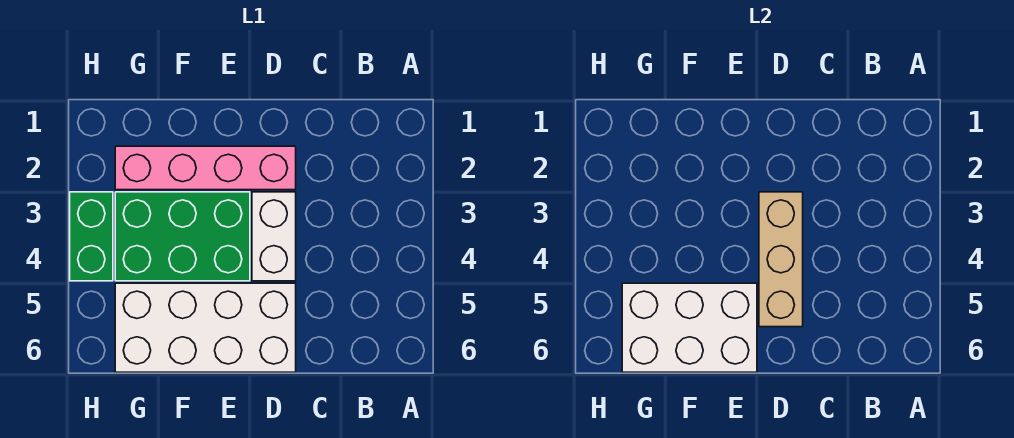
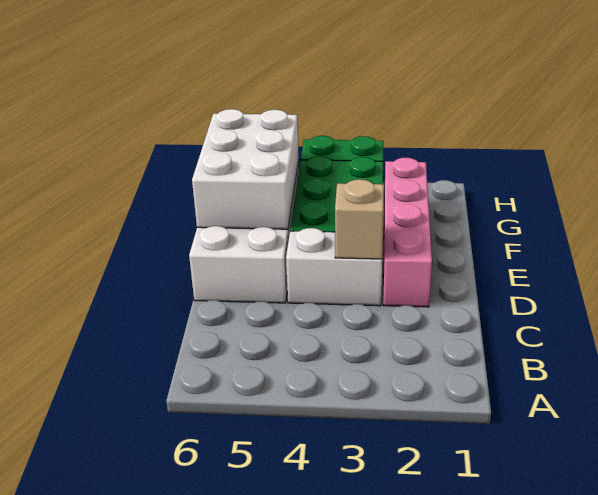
tan brick D3:D5 level 2 -> tan brick D3 level 2

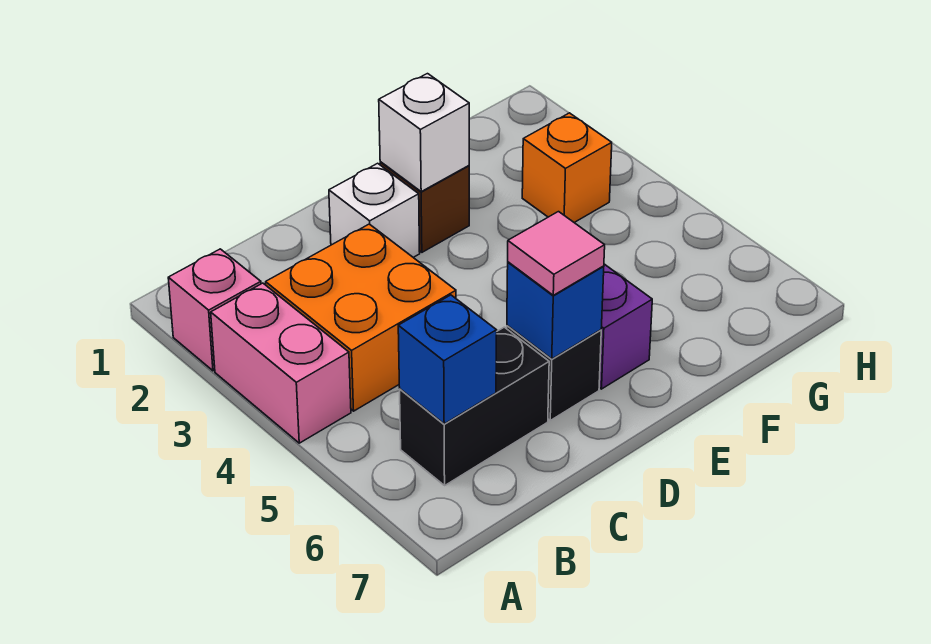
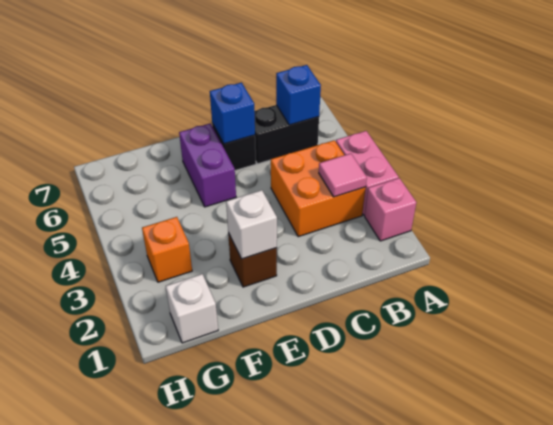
white brick D2 level 1 -> white brick G1 level 1
pink tile D6 level 3 -> pink tile B3 level 2

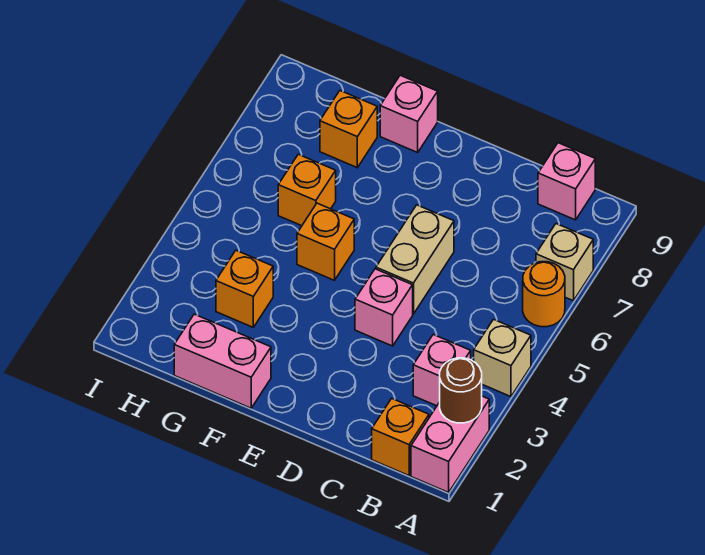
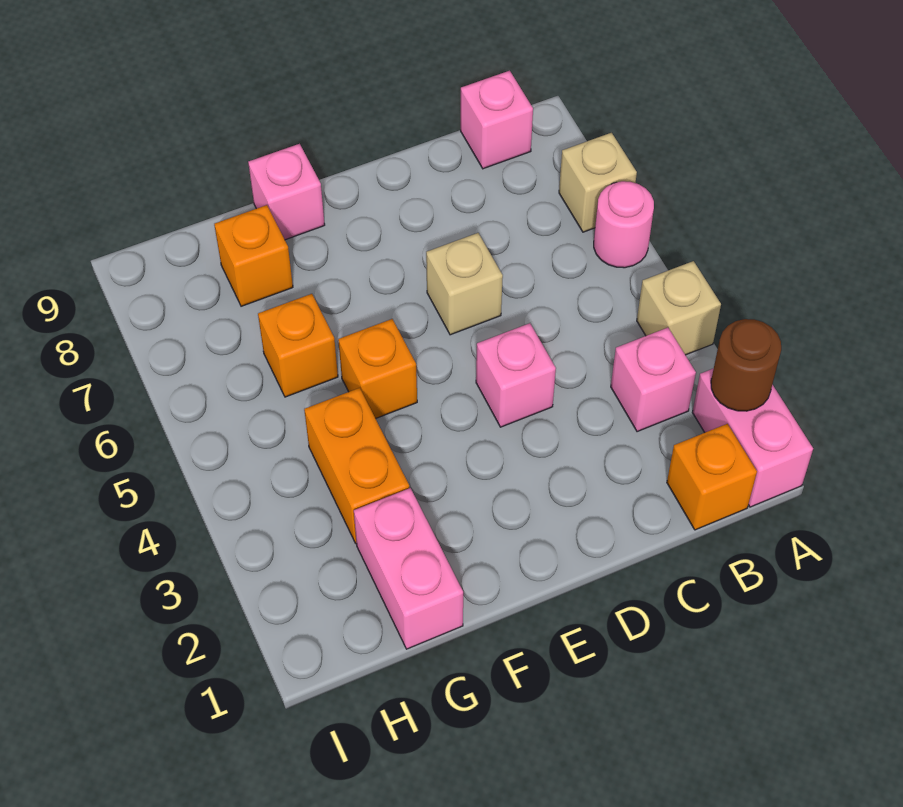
orange round brick A6 level 1 -> pink round brick A6 level 1
tan brick D5:D6 level 1 -> tan brick D6 level 1
pink brick F1:G1 level 1 -> pink brick G1:G2 level 1
orange brick G3 level 1 -> orange brick G3:G4 level 1

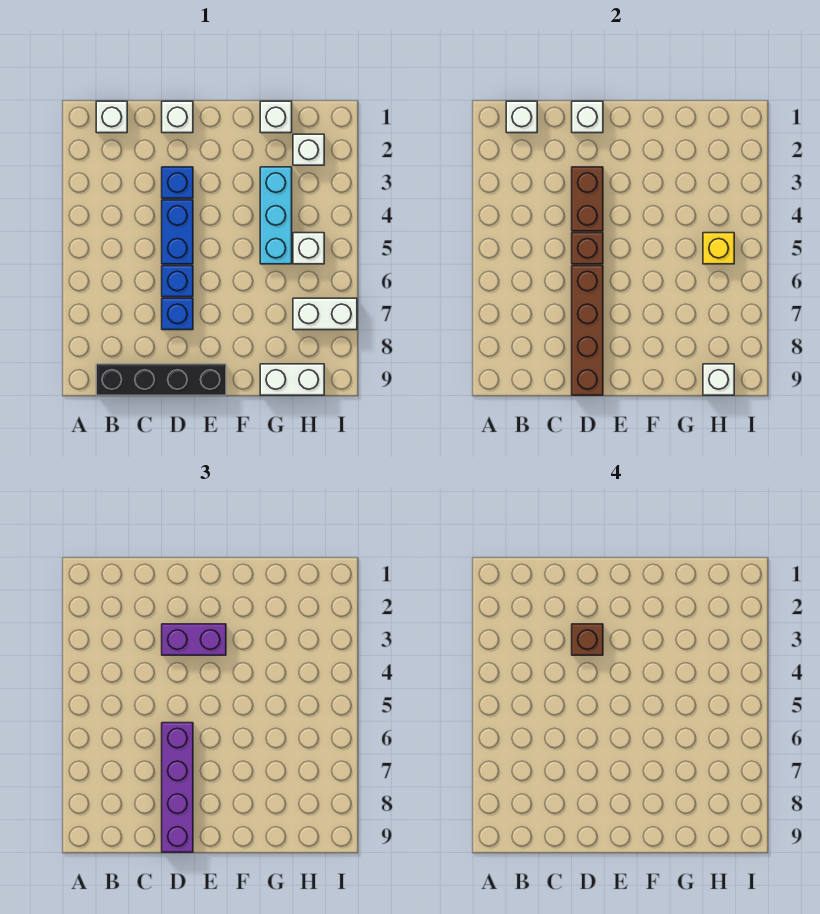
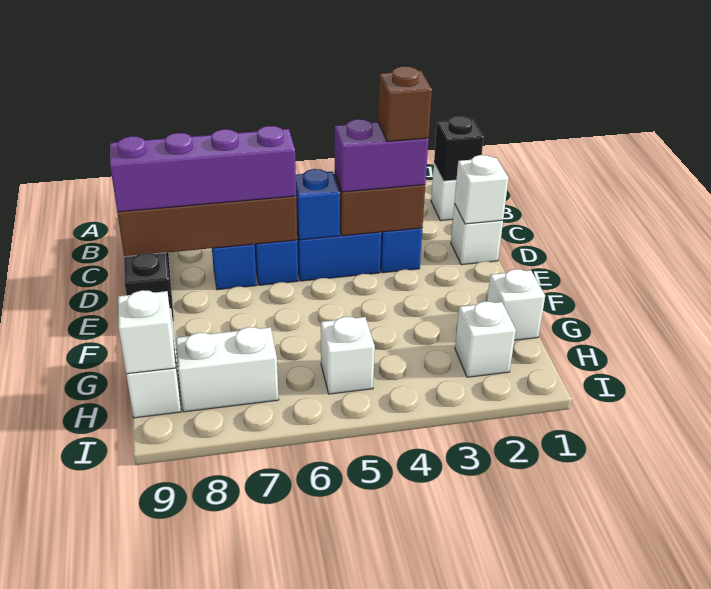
white brick B1 level 2 -> black brick B1 level 2
purple brick D3:E3 level 3 -> purple brick D3:D4 level 3
brown brick D5 level 2 -> blue brick D5 level 2
cyan brick G3:G5 level 1 -> none
yellow brick H5 level 2 -> none
white brick H7:I7 level 1 -> white brick H7:H8 level 1

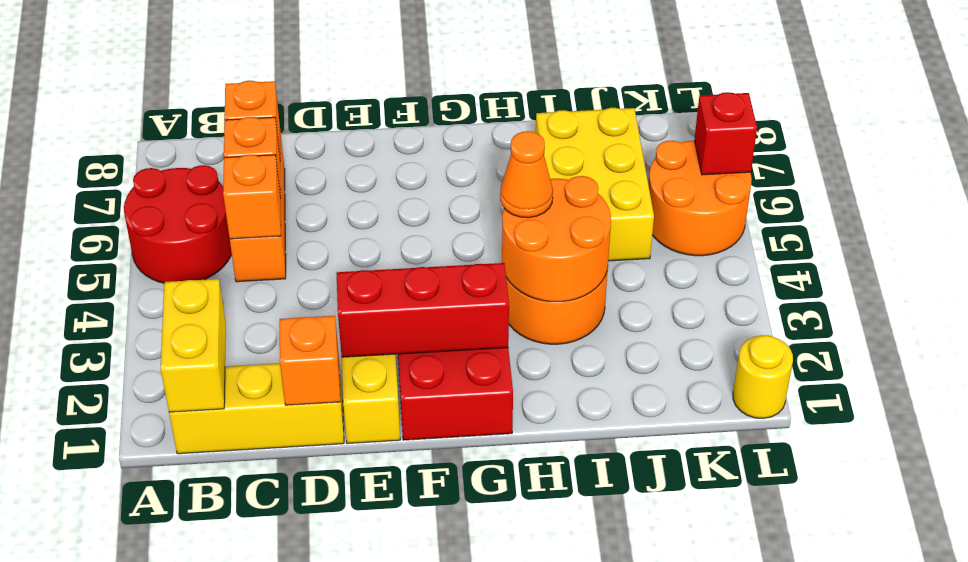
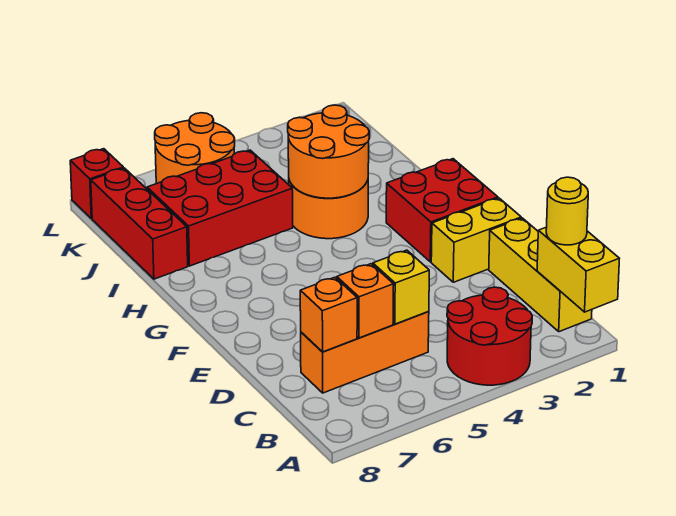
red round brick A5:B6 level 1 -> red round brick A3:B4 level 1
yellow brick B1:B2 level 2 -> yellow brick A1:B1 level 2
orange brick C5 level 2 -> yellow brick C5 level 2
orange brick D1 level 2 -> none
red brick E2:G2 level 2 -> red brick I8:K8 level 1
orange cone H4 level 3 -> none
yellow brick I5:J7 level 1 -> red brick I5:J7 level 1
yellow round brick L1 level 1 -> yellow round brick B1 level 3
red brick L6 level 2 -> red brick L8 level 1

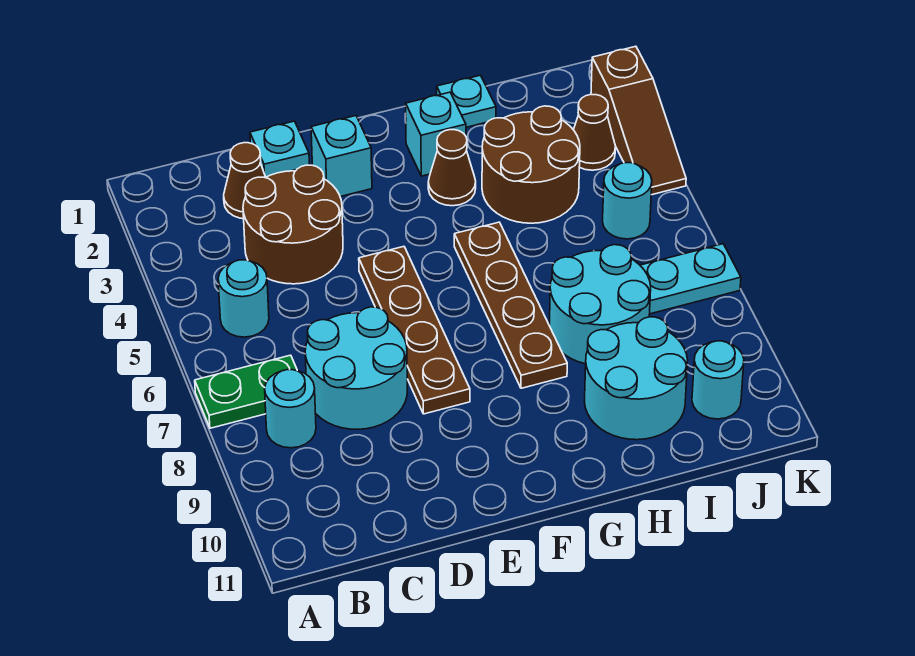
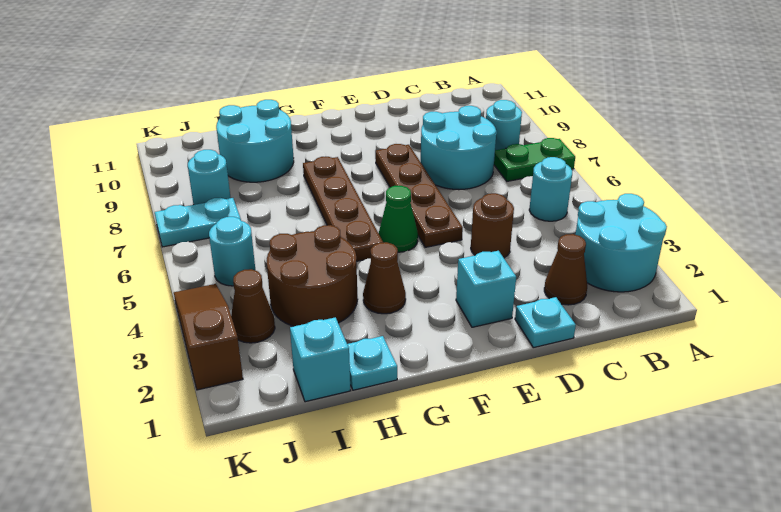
brown round brick C3:D4 level 1 -> brown round brick D4 level 1
none -> green cone F5 level 1
cyan brick G2 level 1 -> cyan brick I1 level 1
cyan round brick H7:I8 level 1 -> cyan round brick A2:B3 level 1
cyan round brick J10 level 1 -> cyan round brick J8 level 1

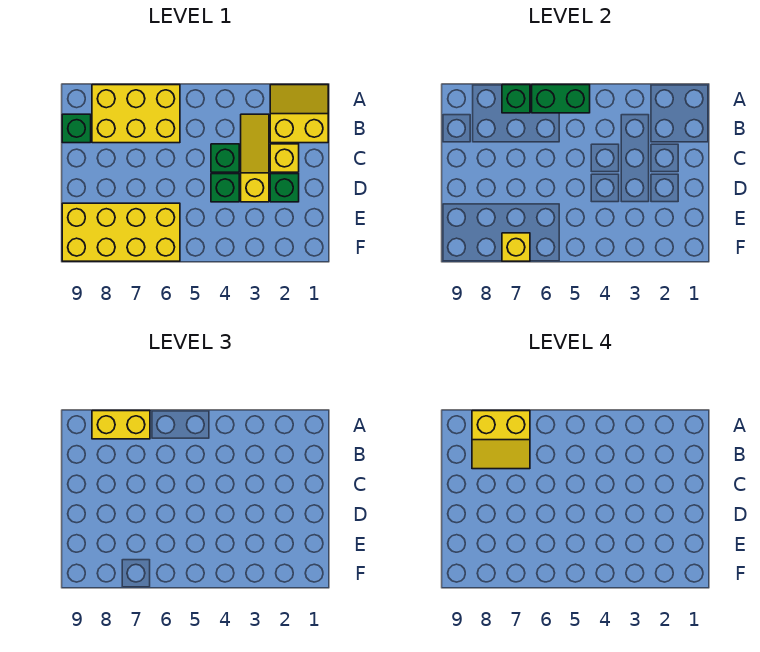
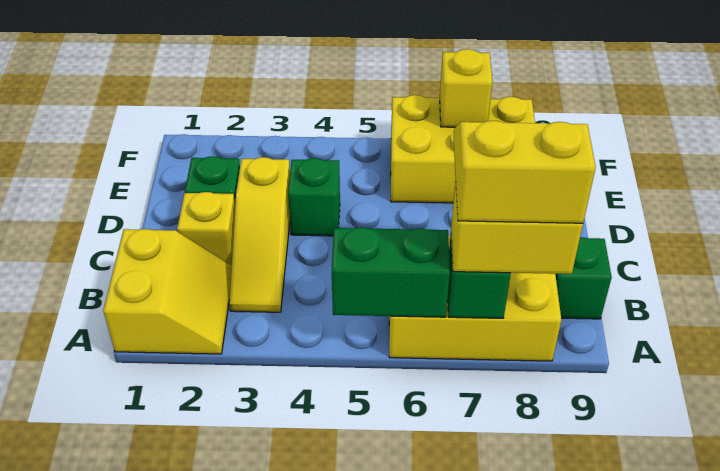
yellow slope A1:B2 level 1 top B -> yellow slope A1:B2 level 1 top 1
green brick C4 level 1 -> none
yellow brick E6:F9 level 1 -> yellow brick E6:F8 level 1

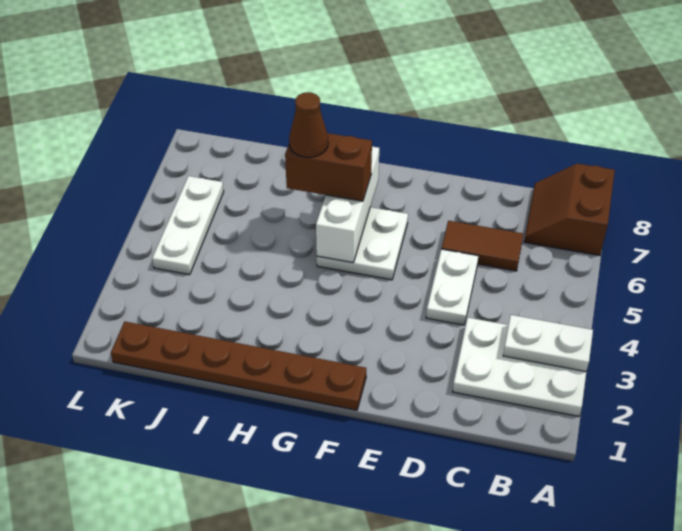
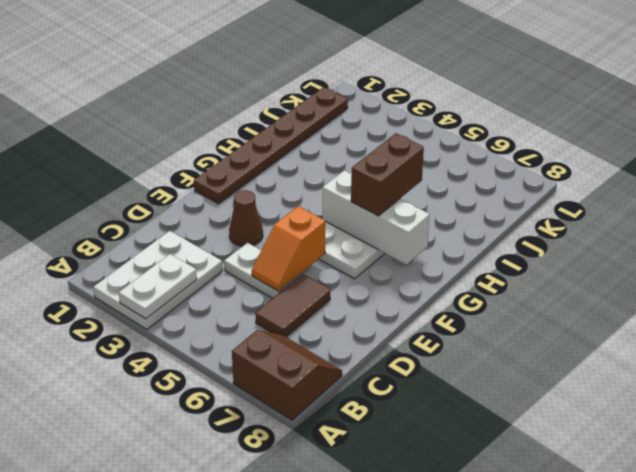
none -> orange slope D5:E5 level 2 top E
brown cone H6 level 4 -> brown cone E3 level 1
white plate K4:K6 level 1 -> none

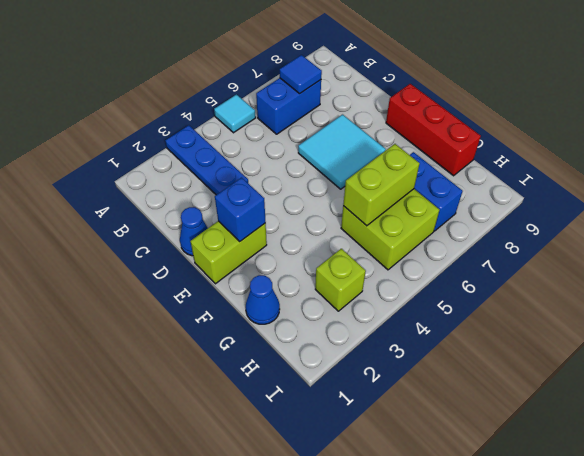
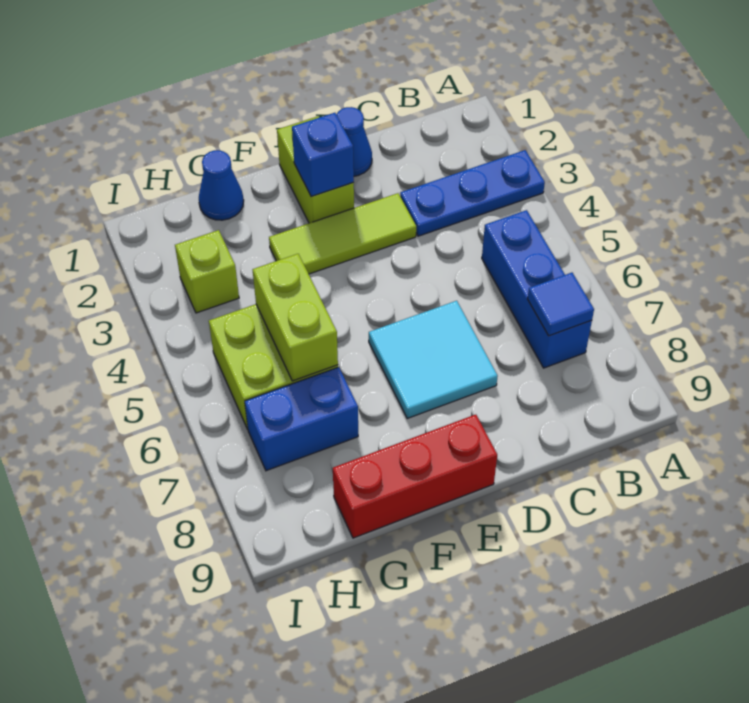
cyan tile A5 level 1 -> none
blue brick B6:B7 level 1 -> blue brick B5:B7 level 1
none -> lime tile D3:F3 level 1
+ + + +
* **What is needed**: Using the listing above, reproduce word for word every line from the one containing "pink brick F1:G1" through the one containing "cyan brick G3:G5 level 1 -> none". Pictures must be left out.

* **Task solution**:
pink brick F1:G1 level 1 -> pink brick G1:G2 level 1
orange brick G3 level 1 -> orange brick G3:G4 level 1

white brick B1 level 2 -> black brick B1 level 2
purple brick D3:E3 level 3 -> purple brick D3:D4 level 3
brown brick D5 level 2 -> blue brick D5 level 2
cyan brick G3:G5 level 1 -> none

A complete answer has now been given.